[THE TASK]: Only an exact retyping of all the entries counts as an answer.

[Object matching data]:
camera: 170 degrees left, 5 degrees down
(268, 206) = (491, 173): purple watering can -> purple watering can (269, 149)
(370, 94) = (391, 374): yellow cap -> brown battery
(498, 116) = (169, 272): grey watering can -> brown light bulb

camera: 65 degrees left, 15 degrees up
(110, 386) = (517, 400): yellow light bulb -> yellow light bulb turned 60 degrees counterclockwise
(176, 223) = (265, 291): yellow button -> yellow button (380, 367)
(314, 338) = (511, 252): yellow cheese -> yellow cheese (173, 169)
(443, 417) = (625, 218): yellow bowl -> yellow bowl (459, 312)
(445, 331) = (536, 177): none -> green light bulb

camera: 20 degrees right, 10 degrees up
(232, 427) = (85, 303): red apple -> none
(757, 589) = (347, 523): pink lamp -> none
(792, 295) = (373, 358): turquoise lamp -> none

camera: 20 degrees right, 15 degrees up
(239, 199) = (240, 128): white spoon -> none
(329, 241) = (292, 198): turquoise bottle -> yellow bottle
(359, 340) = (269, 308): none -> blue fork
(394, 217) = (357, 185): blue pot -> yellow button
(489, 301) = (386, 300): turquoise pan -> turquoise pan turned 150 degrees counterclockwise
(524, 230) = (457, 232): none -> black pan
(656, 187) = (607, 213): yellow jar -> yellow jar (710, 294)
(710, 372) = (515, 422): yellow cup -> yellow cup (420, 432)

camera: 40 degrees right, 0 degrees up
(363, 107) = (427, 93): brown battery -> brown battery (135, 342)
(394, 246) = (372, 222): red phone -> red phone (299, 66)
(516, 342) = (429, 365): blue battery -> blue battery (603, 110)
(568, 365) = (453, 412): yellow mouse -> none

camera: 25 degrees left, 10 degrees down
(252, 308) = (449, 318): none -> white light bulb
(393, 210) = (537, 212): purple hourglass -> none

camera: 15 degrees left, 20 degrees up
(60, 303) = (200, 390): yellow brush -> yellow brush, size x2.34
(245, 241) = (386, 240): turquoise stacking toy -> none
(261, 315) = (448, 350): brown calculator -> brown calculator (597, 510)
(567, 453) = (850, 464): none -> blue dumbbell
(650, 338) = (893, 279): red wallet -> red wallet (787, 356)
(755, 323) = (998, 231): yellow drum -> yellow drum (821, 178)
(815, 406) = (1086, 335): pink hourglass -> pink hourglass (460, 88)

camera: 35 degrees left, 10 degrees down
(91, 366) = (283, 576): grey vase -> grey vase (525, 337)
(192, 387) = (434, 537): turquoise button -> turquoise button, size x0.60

[EXERCISE ANSWER]:
camera: 170 degrees left, 5 degrees down
(268, 206) = (491, 173): purple watering can -> purple watering can (269, 149)
(370, 94) = (391, 374): yellow cap -> brown battery
(498, 116) = (169, 272): grey watering can -> brown light bulb

camera: 65 degrees left, 15 degrees up
(110, 386) = (517, 400): yellow light bulb -> yellow light bulb turned 60 degrees counterclockwise
(176, 223) = (265, 291): yellow button -> yellow button (380, 367)
(314, 338) = (511, 252): yellow cheese -> yellow cheese (173, 169)
(443, 417) = (625, 218): yellow bowl -> yellow bowl (459, 312)
(445, 331) = (536, 177): none -> green light bulb

camera: 20 degrees right, 10 degrees up
(232, 427) = (85, 303): red apple -> none
(757, 589) = (347, 523): pink lamp -> none
(792, 295) = (373, 358): turquoise lamp -> none

camera: 20 degrees right, 15 degrees up
(239, 199) = (240, 128): white spoon -> none
(329, 241) = (292, 198): turquoise bottle -> yellow bottle
(359, 340) = (269, 308): none -> blue fork
(394, 217) = (357, 185): blue pot -> yellow button
(489, 301) = (386, 300): turquoise pan -> turquoise pan turned 150 degrees counterclockwise
(524, 230) = (457, 232): none -> black pan
(656, 187) = (607, 213): yellow jar -> yellow jar (710, 294)
(710, 372) = (515, 422): yellow cup -> yellow cup (420, 432)

camera: 40 degrees right, 0 degrees up
(363, 107) = (427, 93): brown battery -> brown battery (135, 342)
(394, 246) = (372, 222): red phone -> red phone (299, 66)
(516, 342) = (429, 365): blue battery -> blue battery (603, 110)
(568, 365) = (453, 412): yellow mouse -> none

camera: 25 degrees left, 10 degrees down
(252, 308) = (449, 318): none -> white light bulb
(393, 210) = (537, 212): purple hourglass -> none

camera: 15 degrees left, 20 degrees up
(60, 303) = (200, 390): yellow brush -> yellow brush, size x2.34
(245, 241) = (386, 240): turquoise stacking toy -> none
(261, 315) = (448, 350): brown calculator -> brown calculator (597, 510)
(567, 453) = (850, 464): none -> blue dumbbell
(650, 338) = (893, 279): red wallet -> red wallet (787, 356)
(755, 323) = (998, 231): yellow drum -> yellow drum (821, 178)
(815, 406) = (1086, 335): pink hourglass -> pink hourglass (460, 88)

camera: 35 degrees left, 10 degrees down
(91, 366) = (283, 576): grey vase -> grey vase (525, 337)
(192, 387) = (434, 537): turquoise button -> turquoise button, size x0.60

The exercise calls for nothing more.